## [Exercise]
Every record should be written out exactly, with the pictures left out.
──────── Available data
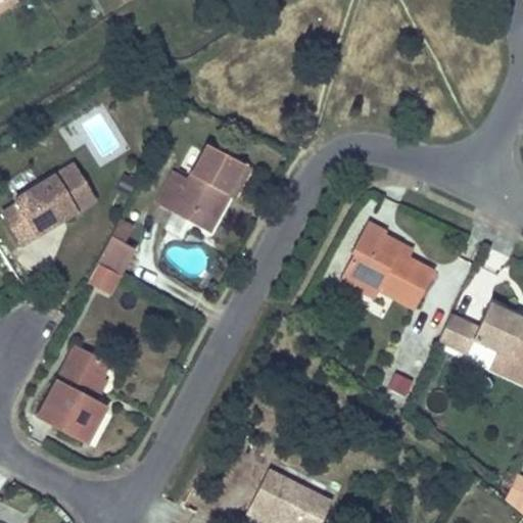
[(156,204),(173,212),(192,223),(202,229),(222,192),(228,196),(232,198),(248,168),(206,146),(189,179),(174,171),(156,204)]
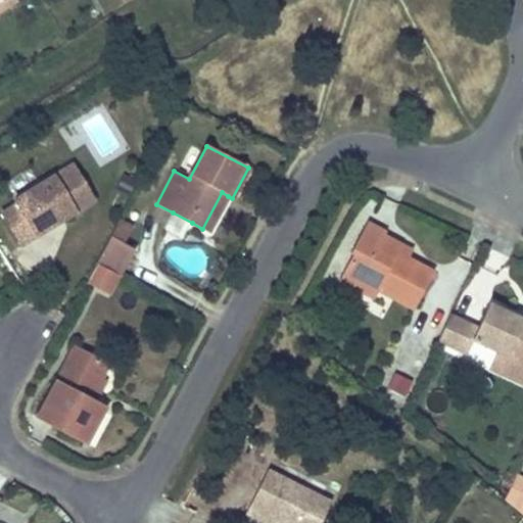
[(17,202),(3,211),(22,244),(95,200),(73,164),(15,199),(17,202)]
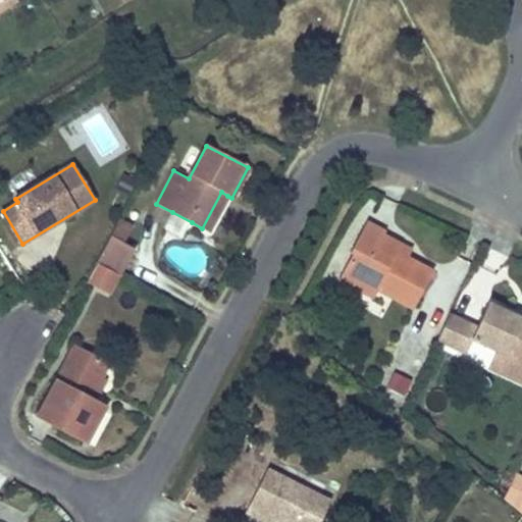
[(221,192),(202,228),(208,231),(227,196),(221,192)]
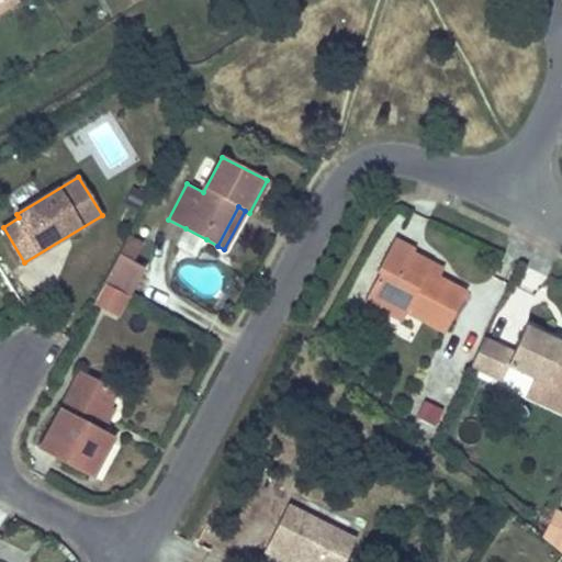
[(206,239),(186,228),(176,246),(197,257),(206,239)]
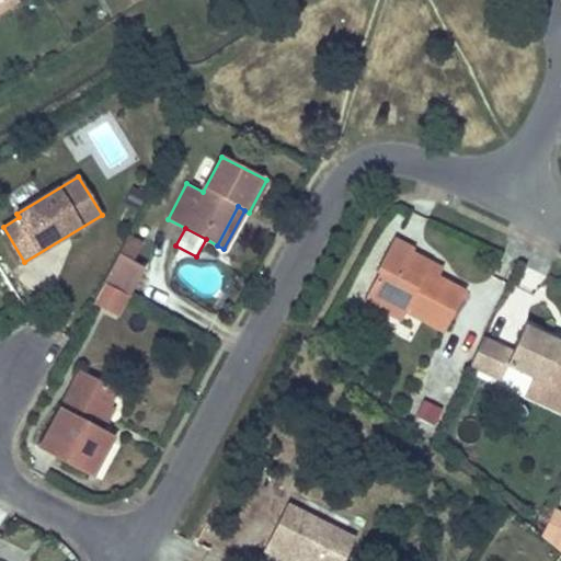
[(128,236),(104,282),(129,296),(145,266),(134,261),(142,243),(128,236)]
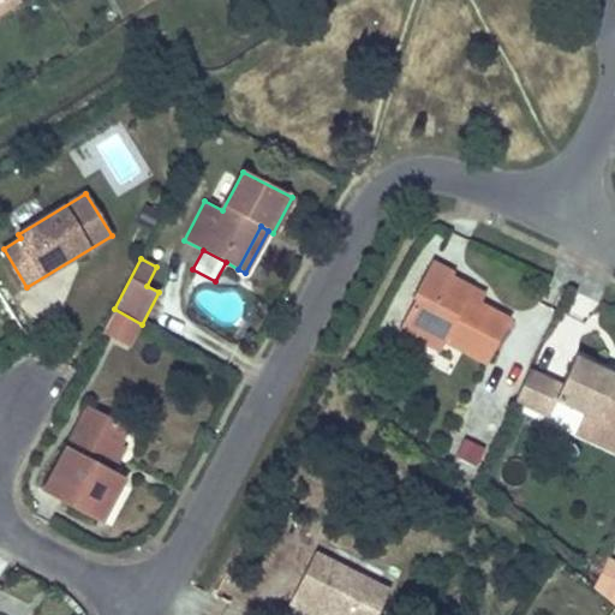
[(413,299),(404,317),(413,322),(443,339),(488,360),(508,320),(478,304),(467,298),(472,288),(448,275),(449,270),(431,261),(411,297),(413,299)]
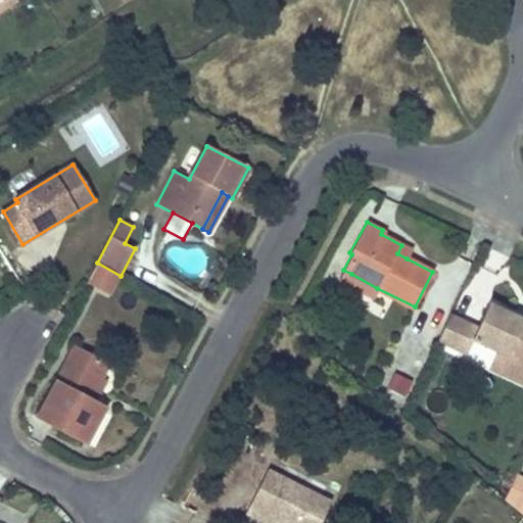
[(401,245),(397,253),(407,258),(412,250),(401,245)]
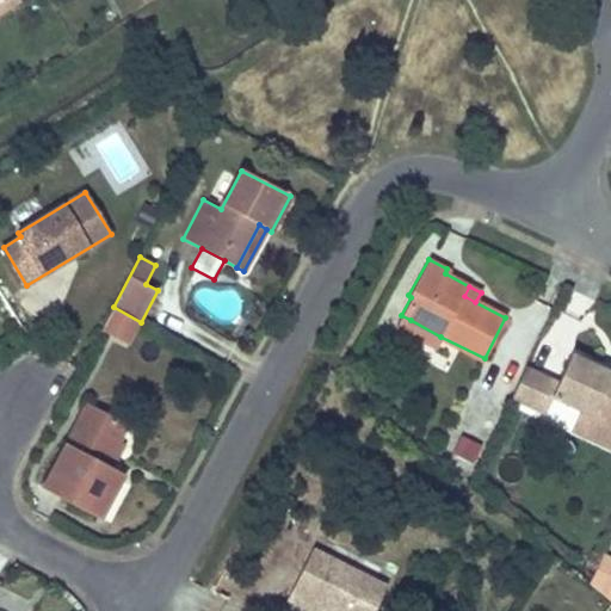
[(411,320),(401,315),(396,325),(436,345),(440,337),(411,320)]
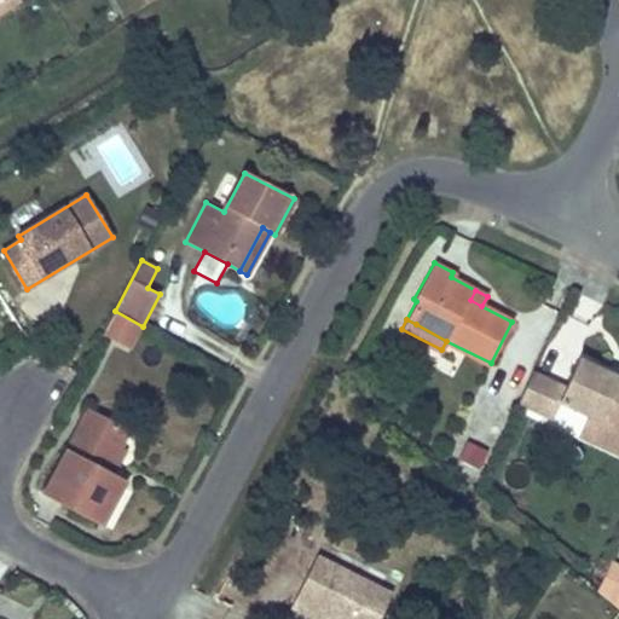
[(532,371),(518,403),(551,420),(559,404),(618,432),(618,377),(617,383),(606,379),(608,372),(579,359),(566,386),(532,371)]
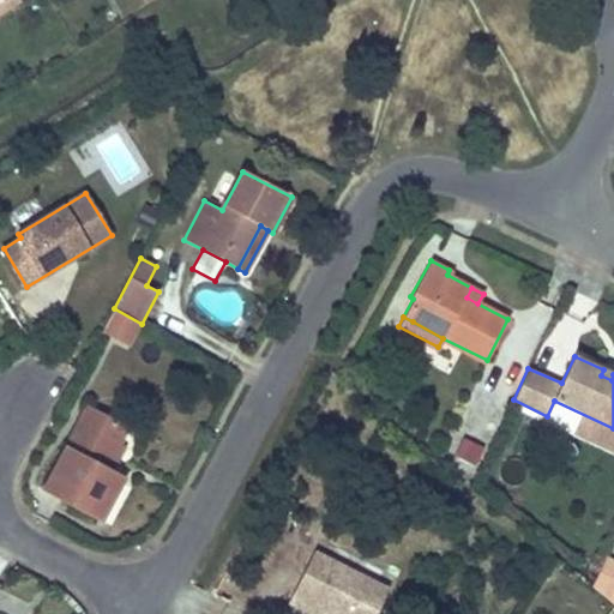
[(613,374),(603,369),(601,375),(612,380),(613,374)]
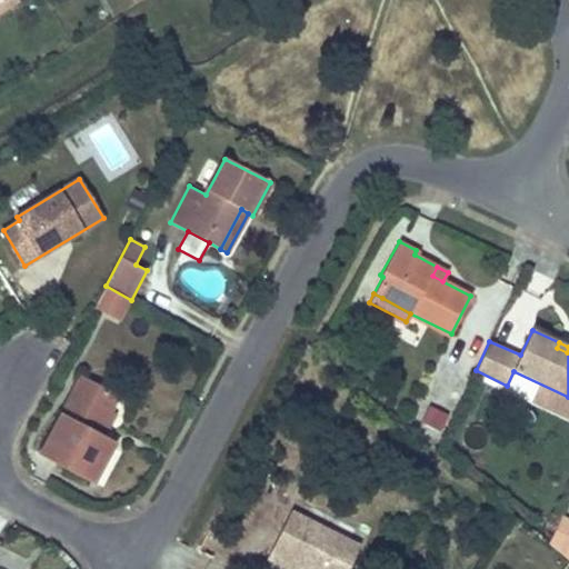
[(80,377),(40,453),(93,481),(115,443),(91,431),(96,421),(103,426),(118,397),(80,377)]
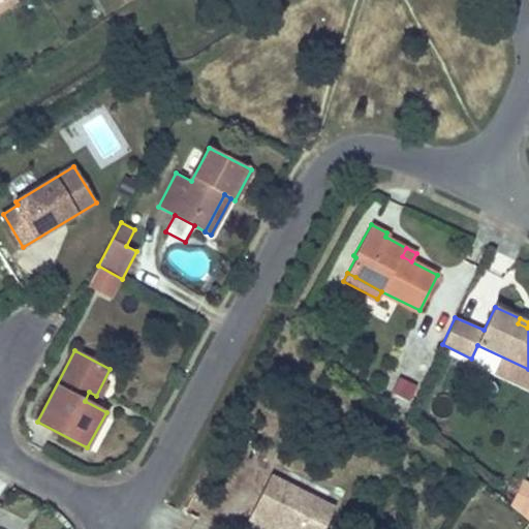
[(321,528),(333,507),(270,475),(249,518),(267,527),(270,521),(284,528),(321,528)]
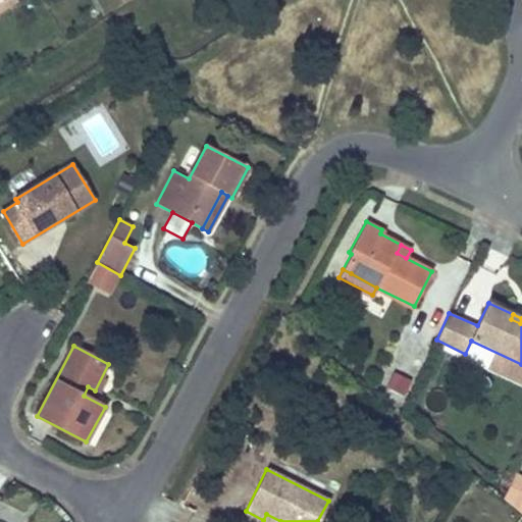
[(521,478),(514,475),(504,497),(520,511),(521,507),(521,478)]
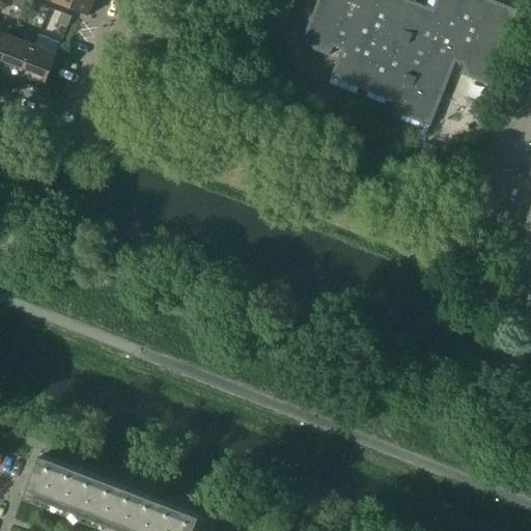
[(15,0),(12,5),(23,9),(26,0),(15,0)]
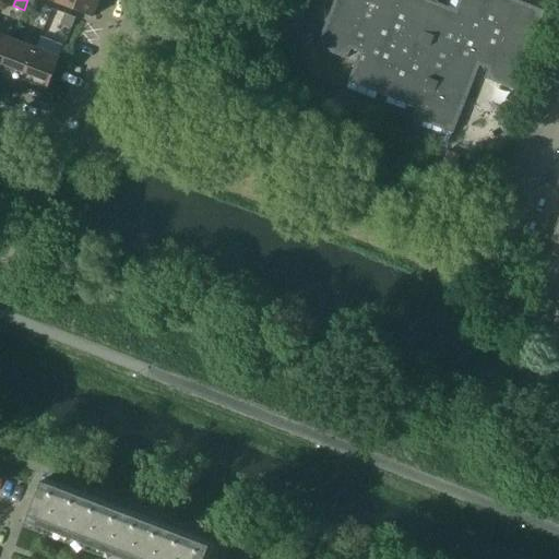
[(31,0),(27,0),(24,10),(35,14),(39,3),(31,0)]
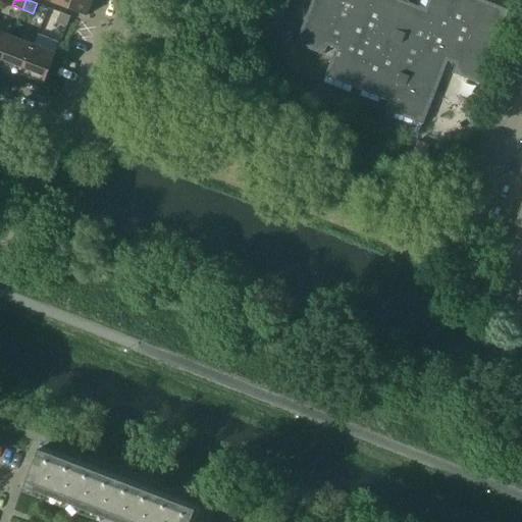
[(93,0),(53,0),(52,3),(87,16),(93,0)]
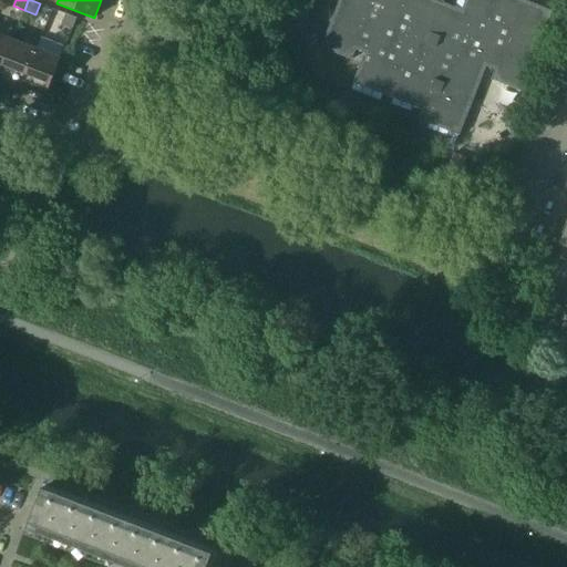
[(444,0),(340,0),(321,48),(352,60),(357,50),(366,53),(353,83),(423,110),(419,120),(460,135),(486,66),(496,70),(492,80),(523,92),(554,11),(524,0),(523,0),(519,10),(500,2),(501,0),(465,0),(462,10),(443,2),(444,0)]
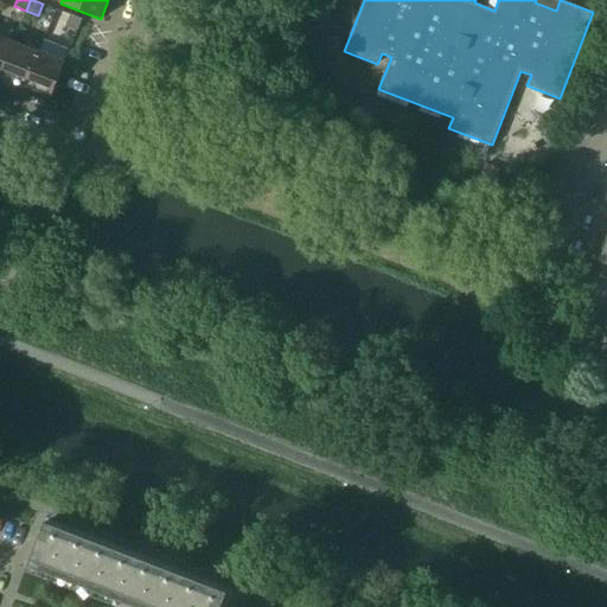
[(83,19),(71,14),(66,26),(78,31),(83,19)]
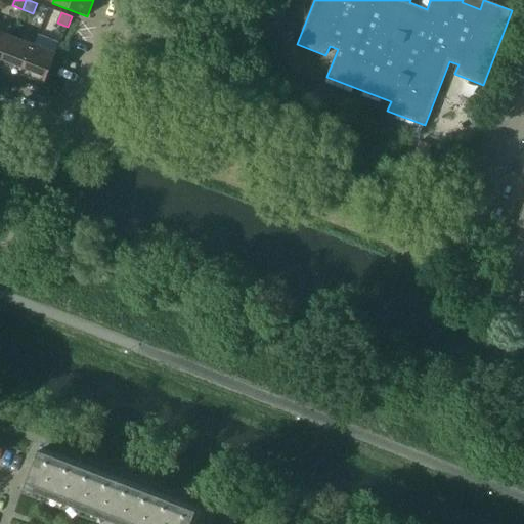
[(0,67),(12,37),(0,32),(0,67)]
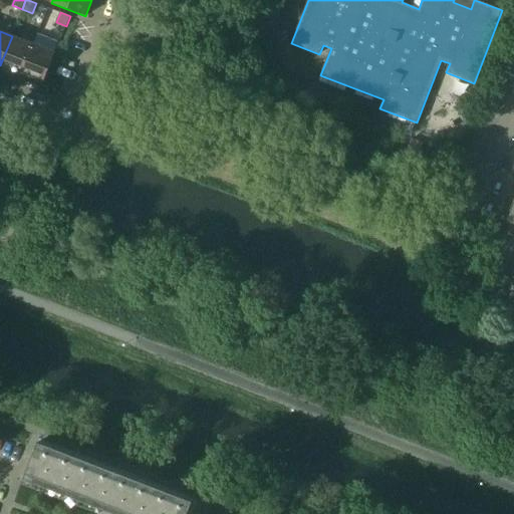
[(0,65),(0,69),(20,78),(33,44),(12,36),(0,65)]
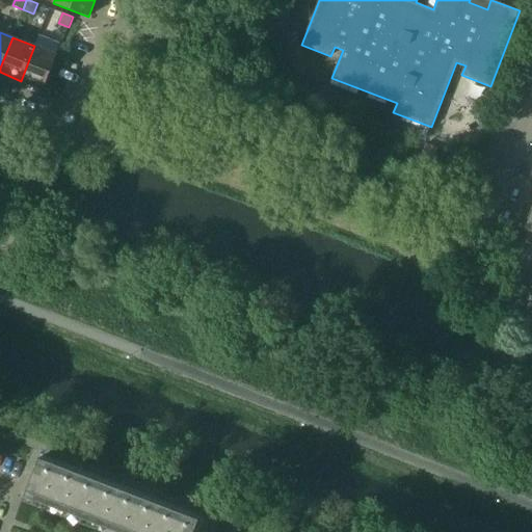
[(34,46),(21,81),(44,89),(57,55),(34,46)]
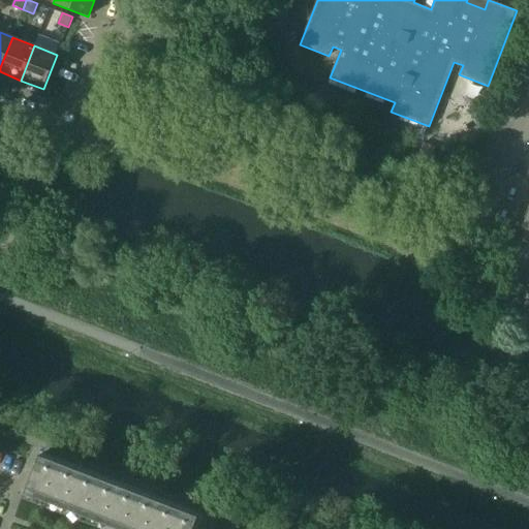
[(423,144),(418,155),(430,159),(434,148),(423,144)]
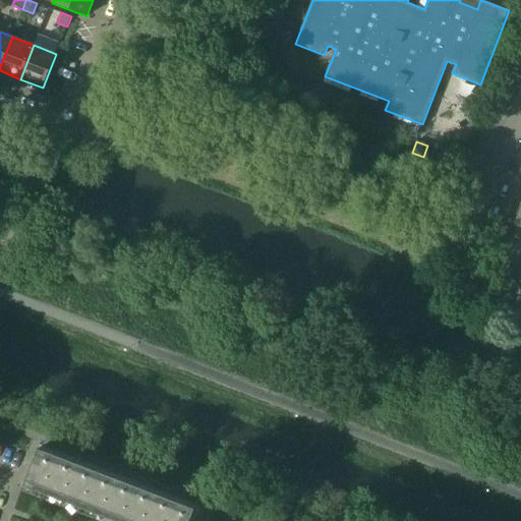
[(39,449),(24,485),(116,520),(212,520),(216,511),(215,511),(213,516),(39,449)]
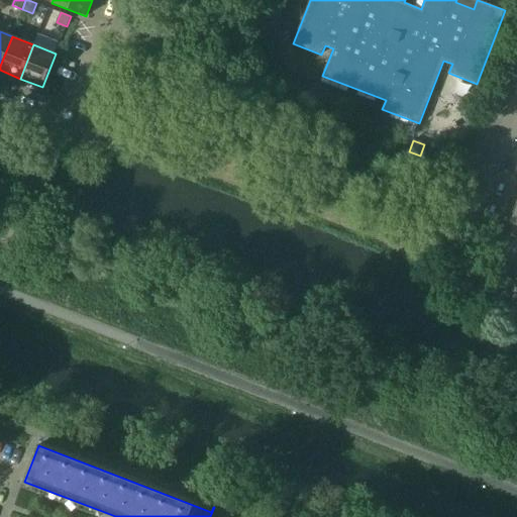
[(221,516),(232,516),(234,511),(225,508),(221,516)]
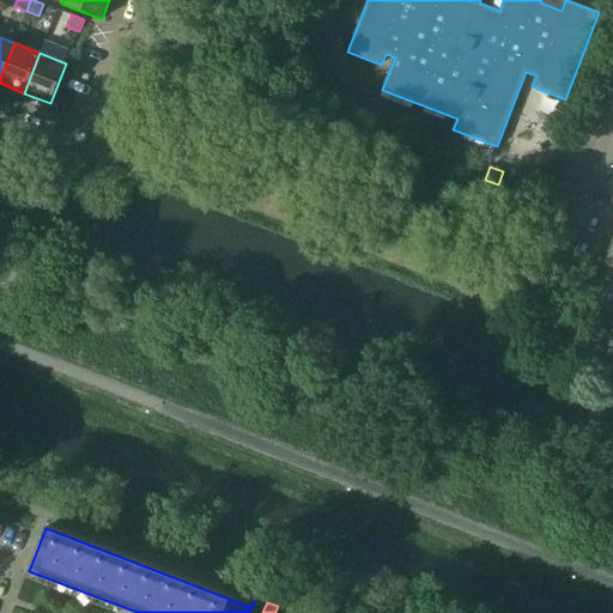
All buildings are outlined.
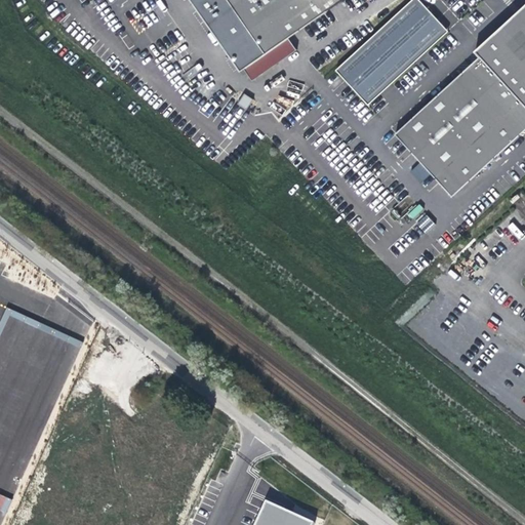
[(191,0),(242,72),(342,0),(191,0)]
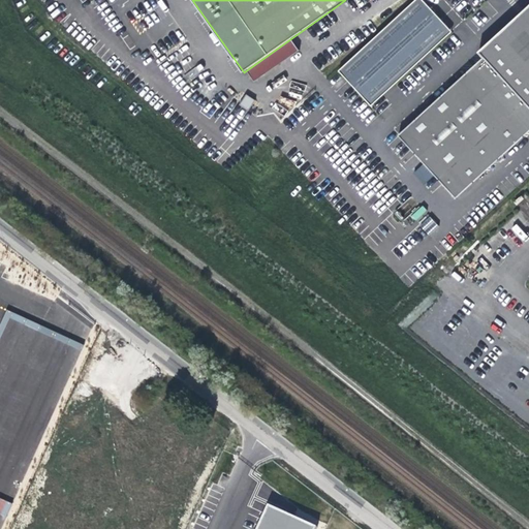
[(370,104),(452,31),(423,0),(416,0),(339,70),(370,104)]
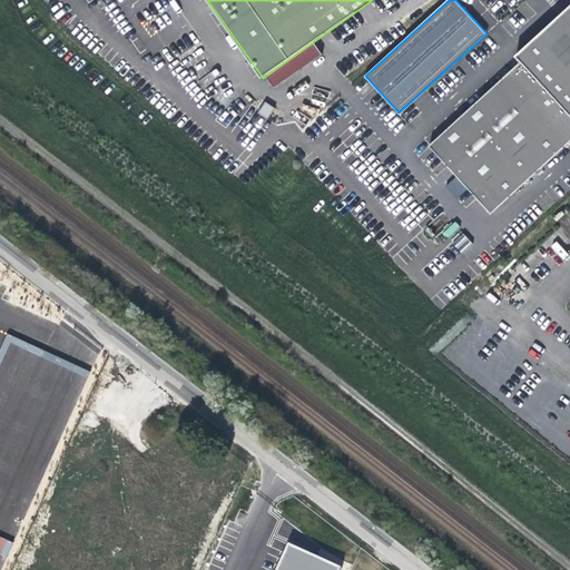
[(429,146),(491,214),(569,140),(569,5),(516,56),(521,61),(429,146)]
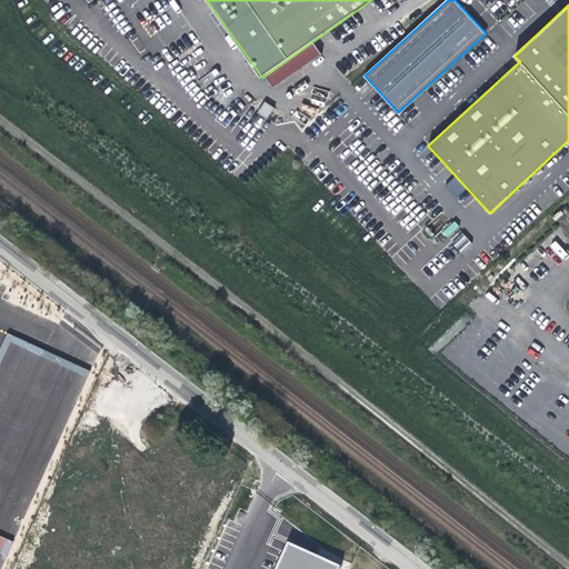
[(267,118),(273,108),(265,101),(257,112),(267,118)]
────────────────
## [Expected answer]
[(156,204),(173,212),(192,223),(202,229),(222,192),(228,196),(232,198),(248,168),(206,146),(189,179),(174,171),(156,204)]
[(17,202),(3,211),(22,244),(95,200),(73,164),(15,199),(17,202)]
[(221,192),(202,228),(208,231),(227,196),(221,192)]
[(206,239),(186,228),(176,246),(197,257),(206,239)]
[(128,236),(104,282),(129,296),(145,266),(134,261),(142,243),(128,236)]
[(413,299),(404,317),(413,322),(443,339),(488,360),(508,320),(478,304),(467,298),(472,288),(448,275),(449,270),(431,261),(411,297),(413,299)]
[(401,245),(397,253),(407,258),(412,250),(401,245)]
[(411,320),(401,315),(396,325),(436,345),(440,337),(411,320)]
[(532,371),(518,403),(551,420),(559,404),(618,432),(618,377),(617,383),(606,379),(608,372),(579,359),(566,386),(532,371)]
[(613,374),(603,369),(601,375),(612,380),(613,374)]
[(80,377),(40,453),(93,481),(115,443),(91,431),(96,421),(103,426),(118,397),(80,377)]
[(321,528),(333,507),(270,475),(249,518),(267,527),(270,521),(284,528),(321,528)]
[(521,478),(514,475),(504,497),(520,511),(521,507),(521,478)]
[(15,0),(12,5),(23,9),(26,0),(15,0)]
[(31,0),(27,0),(24,10),(35,14),(39,3),(31,0)]
[(93,0),(53,0),(52,3),(87,16),(93,0)]
[(444,0),(340,0),(321,48),(352,60),(357,50),(366,53),(353,83),(423,110),(419,120),(460,135),(486,66),(496,70),(492,80),(523,92),(554,11),(524,0),(523,0),(519,10),(500,2),(501,0),(465,0),(462,10),(443,2),(444,0)]
[(83,19),(71,14),(66,26),(78,31),(83,19)]
[(0,67),(12,37),(0,32),(0,67)]
[(0,65),(0,69),(20,78),(33,44),(12,36),(0,65)]
[(34,46),(21,81),(44,89),(57,55),(34,46)]
[(423,144),(418,155),(430,159),(434,148),(423,144)]
[(39,449),(24,485),(116,520),(212,520),(216,511),(215,511),(213,516),(39,449)]
[(221,516),(232,516),(234,511),(225,508),(221,516)]
All buildings are outlined.
[(191,0),(242,72),(342,0),(191,0)]
[(370,104),(452,31),(423,0),(416,0),(339,70),(370,104)]
[(429,146),(491,214),(569,140),(569,5),(516,56),(521,61),(429,146)]
[(267,118),(273,108),(265,101),(257,112),(267,118)]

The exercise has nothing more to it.